What you need to do - Set down exactly the lines in the records below that run from the line with "brown cone [320,112,358,162]" to the line with "none -> brown boat [362,400,483,483]", inclusive, and nothing more.

Data excerpts -

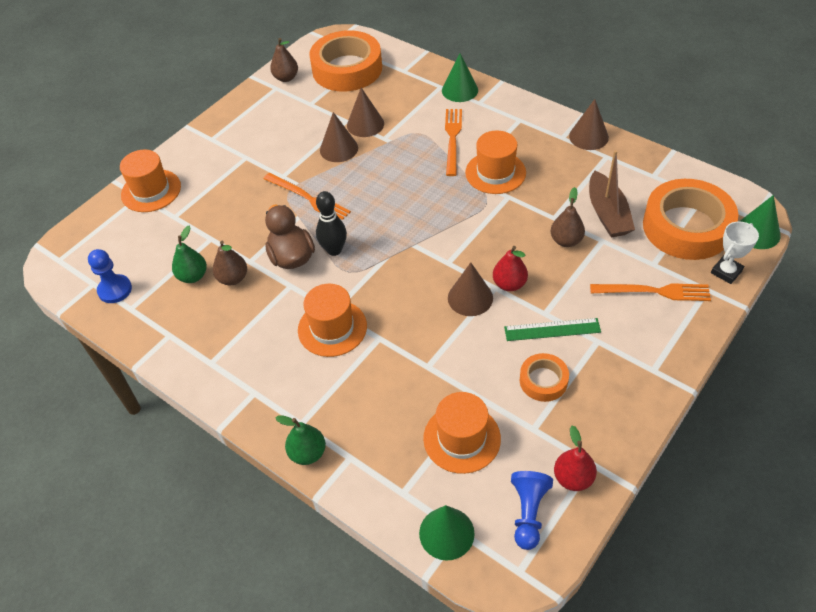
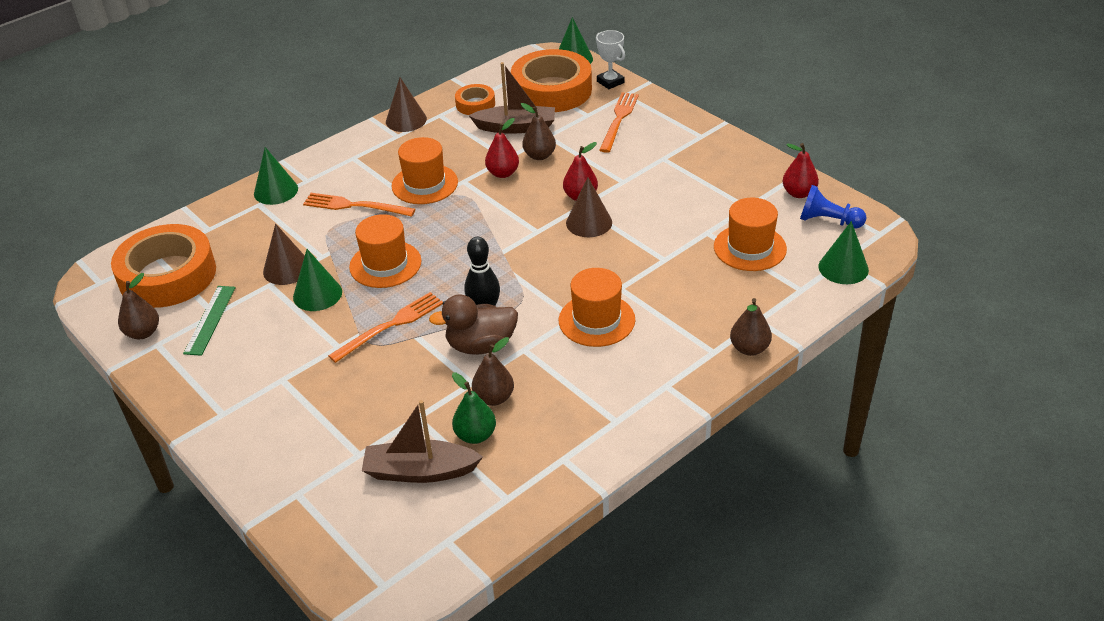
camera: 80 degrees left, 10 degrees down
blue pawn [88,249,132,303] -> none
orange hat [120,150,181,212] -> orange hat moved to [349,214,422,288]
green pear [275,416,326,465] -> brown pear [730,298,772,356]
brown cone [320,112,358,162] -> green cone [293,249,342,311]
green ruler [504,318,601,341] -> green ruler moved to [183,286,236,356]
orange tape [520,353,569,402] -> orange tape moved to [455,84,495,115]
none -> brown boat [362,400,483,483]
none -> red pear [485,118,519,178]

Response -
brown cone [320,112,358,162] -> green cone [293,249,342,311]
green ruler [504,318,601,341] -> green ruler moved to [183,286,236,356]
orange tape [520,353,569,402] -> orange tape moved to [455,84,495,115]
none -> brown boat [362,400,483,483]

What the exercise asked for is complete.